**SOURCE INFORMATION:**
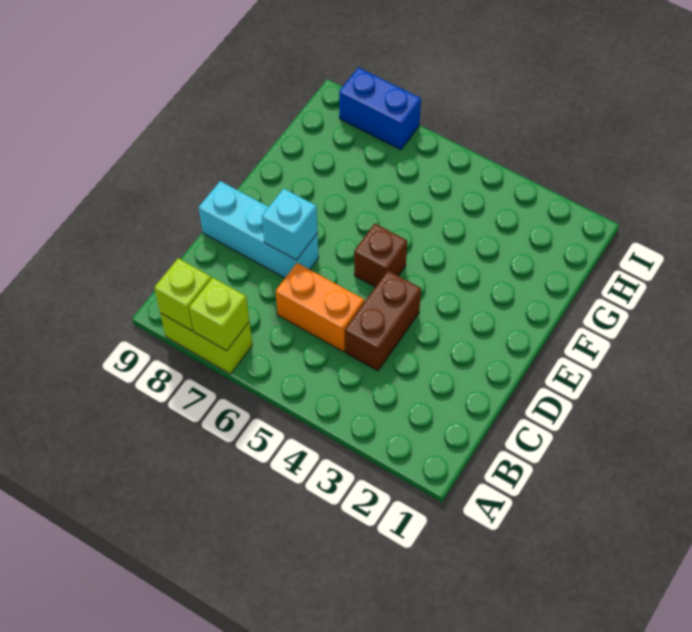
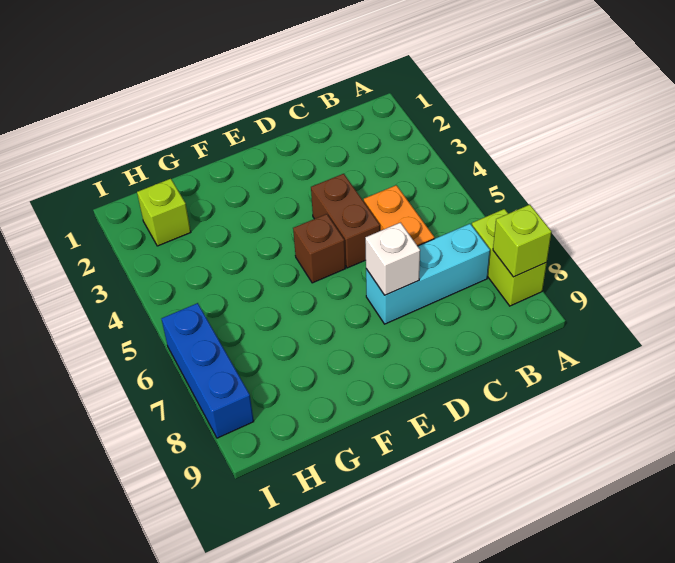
lime brick A7 level 2 -> lime brick H2 level 1
brown brick C4:D4 level 1 -> brown brick D4:D5 level 1
cyan brick D7:D9 level 1 -> cyan brick B7:D7 level 1
cyan brick D7 level 2 -> white brick D7 level 2
blue brick I7:I8 level 1 -> blue brick I6:I8 level 1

**WHAT YOU SHOULD DO:**
All records above should be duplicated exactly, with the pictures omitted.

**COMPLETED EXERCISE:**
lime brick A7 level 2 -> lime brick H2 level 1
brown brick C4:D4 level 1 -> brown brick D4:D5 level 1
cyan brick D7:D9 level 1 -> cyan brick B7:D7 level 1
cyan brick D7 level 2 -> white brick D7 level 2
blue brick I7:I8 level 1 -> blue brick I6:I8 level 1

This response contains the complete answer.